*Problem statement:*
Format every line of the records below as a JSON list of strings, with one string per line and blank lines omitted.

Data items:
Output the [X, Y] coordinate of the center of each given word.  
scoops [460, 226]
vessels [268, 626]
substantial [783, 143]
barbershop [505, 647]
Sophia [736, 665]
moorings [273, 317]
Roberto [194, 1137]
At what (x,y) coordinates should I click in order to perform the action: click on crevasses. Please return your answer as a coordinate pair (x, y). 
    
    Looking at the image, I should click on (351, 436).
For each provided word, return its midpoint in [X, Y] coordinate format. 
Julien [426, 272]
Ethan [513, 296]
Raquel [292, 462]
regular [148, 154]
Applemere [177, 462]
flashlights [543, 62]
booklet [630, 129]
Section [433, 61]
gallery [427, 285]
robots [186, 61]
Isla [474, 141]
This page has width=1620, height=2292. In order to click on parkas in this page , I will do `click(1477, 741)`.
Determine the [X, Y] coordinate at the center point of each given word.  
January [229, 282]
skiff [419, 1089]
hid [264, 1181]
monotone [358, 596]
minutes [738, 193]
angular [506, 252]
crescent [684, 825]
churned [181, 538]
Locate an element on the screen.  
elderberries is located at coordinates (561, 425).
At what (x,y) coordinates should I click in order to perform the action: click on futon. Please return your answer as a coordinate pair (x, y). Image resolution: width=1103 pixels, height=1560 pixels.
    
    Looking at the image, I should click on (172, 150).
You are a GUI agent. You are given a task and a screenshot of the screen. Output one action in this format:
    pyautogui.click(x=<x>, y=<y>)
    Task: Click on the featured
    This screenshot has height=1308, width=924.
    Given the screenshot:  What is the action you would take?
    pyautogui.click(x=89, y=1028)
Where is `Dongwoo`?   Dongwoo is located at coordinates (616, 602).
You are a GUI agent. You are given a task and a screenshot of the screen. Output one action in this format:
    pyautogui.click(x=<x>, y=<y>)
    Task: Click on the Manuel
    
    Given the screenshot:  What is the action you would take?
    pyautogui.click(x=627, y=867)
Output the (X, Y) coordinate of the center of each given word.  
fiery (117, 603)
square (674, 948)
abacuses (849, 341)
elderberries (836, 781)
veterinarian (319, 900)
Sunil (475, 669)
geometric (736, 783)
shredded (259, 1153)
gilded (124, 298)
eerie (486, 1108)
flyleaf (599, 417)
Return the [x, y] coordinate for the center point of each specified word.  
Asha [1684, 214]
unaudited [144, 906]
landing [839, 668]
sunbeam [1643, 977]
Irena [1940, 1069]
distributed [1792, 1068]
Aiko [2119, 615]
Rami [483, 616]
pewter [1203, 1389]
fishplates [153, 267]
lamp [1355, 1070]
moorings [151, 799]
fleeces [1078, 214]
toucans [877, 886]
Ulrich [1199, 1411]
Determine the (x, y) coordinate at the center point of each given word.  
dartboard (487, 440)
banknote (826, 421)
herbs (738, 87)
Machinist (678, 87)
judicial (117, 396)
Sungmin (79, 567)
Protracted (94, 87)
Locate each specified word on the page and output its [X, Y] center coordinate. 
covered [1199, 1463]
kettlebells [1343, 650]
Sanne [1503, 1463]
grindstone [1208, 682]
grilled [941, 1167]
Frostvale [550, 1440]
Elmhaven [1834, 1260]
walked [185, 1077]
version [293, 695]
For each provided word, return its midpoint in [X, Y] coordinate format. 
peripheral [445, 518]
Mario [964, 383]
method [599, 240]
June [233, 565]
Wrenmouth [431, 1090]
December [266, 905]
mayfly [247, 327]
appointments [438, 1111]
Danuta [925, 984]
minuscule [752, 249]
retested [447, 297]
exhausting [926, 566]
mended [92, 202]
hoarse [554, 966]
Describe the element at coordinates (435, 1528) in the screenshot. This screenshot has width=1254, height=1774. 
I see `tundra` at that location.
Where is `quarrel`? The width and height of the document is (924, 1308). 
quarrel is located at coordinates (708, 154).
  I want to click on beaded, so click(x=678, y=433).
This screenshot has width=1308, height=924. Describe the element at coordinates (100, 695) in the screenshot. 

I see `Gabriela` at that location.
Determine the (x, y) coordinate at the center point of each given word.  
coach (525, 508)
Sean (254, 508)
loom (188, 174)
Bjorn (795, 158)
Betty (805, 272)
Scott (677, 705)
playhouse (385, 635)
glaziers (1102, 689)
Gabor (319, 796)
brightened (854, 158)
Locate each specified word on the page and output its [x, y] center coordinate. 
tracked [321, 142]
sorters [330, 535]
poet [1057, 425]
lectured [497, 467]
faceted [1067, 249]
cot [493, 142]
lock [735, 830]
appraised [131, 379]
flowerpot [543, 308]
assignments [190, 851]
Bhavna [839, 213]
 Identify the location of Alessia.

*Task response:*
[
  "Output the [X, Y] coordinate of the center of each given word.  ",
  "scoops [460, 226]",
  "vessels [268, 626]",
  "substantial [783, 143]",
  "barbershop [505, 647]",
  "Sophia [736, 665]",
  "moorings [273, 317]",
  "Roberto [194, 1137]",
  "At what (x,y) coordinates should I click in order to perform the action: click on crevasses. Please return your answer as a coordinate pair (x, y). ",
  "    Looking at the image, I should click on (351, 436).",
  "For each provided word, return its midpoint in [X, Y] coordinate format. ",
  "Julien [426, 272]",
  "Ethan [513, 296]",
  "Raquel [292, 462]",
  "regular [148, 154]",
  "Applemere [177, 462]",
  "flashlights [543, 62]",
  "booklet [630, 129]",
  "Section [433, 61]",
  "gallery [427, 285]",
  "robots [186, 61]",
  "Isla [474, 141]",
  "This page has width=1620, height=2292. In order to click on parkas in this page , I will do `click(1477, 741)`.",
  "Determine the [X, Y] coordinate at the center point of each given word.  ",
  "January [229, 282]",
  "skiff [419, 1089]",
  "hid [264, 1181]",
  "monotone [358, 596]",
  "minutes [738, 193]",
  "angular [506, 252]",
  "crescent [684, 825]",
  "churned [181, 538]",
  "Locate an element on the screen.  ",
  "elderberries is located at coordinates (561, 425).",
  "At what (x,y) coordinates should I click in order to perform the action: click on futon. Please return your answer as a coordinate pair (x, y). Image resolution: width=1103 pixels, height=1560 pixels.",
  "    Looking at the image, I should click on (172, 150).",
  "You are a GUI agent. You are given a task and a screenshot of the screen. Output one action in this format:",
  "    pyautogui.click(x=<x>, y=<y>)",
  "    Task: Click on the featured",
  "    This screenshot has height=1308, width=924.",
  "    Given the screenshot:  What is the action you would take?",
  "    pyautogui.click(x=89, y=1028)",
  "Where is `Dongwoo`?   Dongwoo is located at coordinates (616, 602).",
  "You are a GUI agent. You are given a task and a screenshot of the screen. Output one action in this format:",
  "    pyautogui.click(x=<x>, y=<y>)",
  "    Task: Click on the Manuel",
  "    Given the screenshot:  What is the action you would take?",
  "    pyautogui.click(x=627, y=867)",
  "Output the (X, Y) coordinate of the center of each given word.  ",
  "fiery (117, 603)",
  "square (674, 948)",
  "abacuses (849, 341)",
  "elderberries (836, 781)",
  "veterinarian (319, 900)",
  "Sunil (475, 669)",
  "geometric (736, 783)",
  "shredded (259, 1153)",
  "gilded (124, 298)",
  "eerie (486, 1108)",
  "flyleaf (599, 417)",
  "Return the [x, y] coordinate for the center point of each specified word.  ",
  "Asha [1684, 214]",
  "unaudited [144, 906]",
  "landing [839, 668]",
  "sunbeam [1643, 977]",
  "Irena [1940, 1069]",
  "distributed [1792, 1068]",
  "Aiko [2119, 615]",
  "Rami [483, 616]",
  "pewter [1203, 1389]",
  "fishplates [153, 267]",
  "lamp [1355, 1070]",
  "moorings [151, 799]",
  "fleeces [1078, 214]",
  "toucans [877, 886]",
  "Ulrich [1199, 1411]",
  "Determine the (x, y) coordinate at the center point of each given word.  ",
  "dartboard (487, 440)",
  "banknote (826, 421)",
  "herbs (738, 87)",
  "Machinist (678, 87)",
  "judicial (117, 396)",
  "Sungmin (79, 567)",
  "Protracted (94, 87)",
  "Locate each specified word on the page and output its [X, Y] center coordinate. ",
  "covered [1199, 1463]",
  "kettlebells [1343, 650]",
  "Sanne [1503, 1463]",
  "grindstone [1208, 682]",
  "grilled [941, 1167]",
  "Frostvale [550, 1440]",
  "Elmhaven [1834, 1260]",
  "walked [185, 1077]",
  "version [293, 695]",
  "For each provided word, return its midpoint in [X, Y] coordinate format. ",
  "peripheral [445, 518]",
  "Mario [964, 383]",
  "method [599, 240]",
  "June [233, 565]",
  "Wrenmouth [431, 1090]",
  "December [266, 905]",
  "mayfly [247, 327]",
  "appointments [438, 1111]",
  "Danuta [925, 984]",
  "minuscule [752, 249]",
  "retested [447, 297]",
  "exhausting [926, 566]",
  "mended [92, 202]",
  "hoarse [554, 966]",
  "Describe the element at coordinates (435, 1528) in the screenshot. This screenshot has width=1254, height=1774. ",
  "I see `tundra` at that location.",
  "Where is `quarrel`? The width and height of the document is (924, 1308). ",
  "quarrel is located at coordinates (708, 154).",
  "  I want to click on beaded, so click(x=678, y=433).",
  "This screenshot has width=1308, height=924. Describe the element at coordinates (100, 695) in the screenshot. ",
  "I see `Gabriela` at that location.",
  "Determine the (x, y) coordinate at the center point of each given word.  ",
  "coach (525, 508)",
  "Sean (254, 508)",
  "loom (188, 174)",
  "Bjorn (795, 158)",
  "Betty (805, 272)",
  "Scott (677, 705)",
  "playhouse (385, 635)",
  "glaziers (1102, 689)",
  "Gabor (319, 796)",
  "brightened (854, 158)",
  "Locate each specified word on the page and output its [x, y] center coordinate. ",
  "tracked [321, 142]",
  "sorters [330, 535]",
  "poet [1057, 425]",
  "lectured [497, 467]",
  "faceted [1067, 249]",
  "cot [493, 142]",
  "lock [735, 830]",
  "appraised [131, 379]",
  "flowerpot [543, 308]",
  "assignments [190, 851]",
  "Bhavna [839, 213]",
  " Identify the location of Alessia."
]